| REQUIRED ACTION |
What is needed is an exact copy of all the records.

_ _ _ _ _

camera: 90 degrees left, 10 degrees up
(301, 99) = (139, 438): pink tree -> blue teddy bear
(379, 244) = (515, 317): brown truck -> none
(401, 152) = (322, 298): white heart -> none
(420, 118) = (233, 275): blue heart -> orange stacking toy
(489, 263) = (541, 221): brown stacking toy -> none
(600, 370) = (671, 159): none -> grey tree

_ _ _ _ _

| SOLUTION FOR THIS EXERCISE |
camera: 90 degrees left, 10 degrees up
(301, 99) = (139, 438): pink tree -> blue teddy bear
(379, 244) = (515, 317): brown truck -> none
(401, 152) = (322, 298): white heart -> none
(420, 118) = (233, 275): blue heart -> orange stacking toy
(489, 263) = (541, 221): brown stacking toy -> none
(600, 370) = (671, 159): none -> grey tree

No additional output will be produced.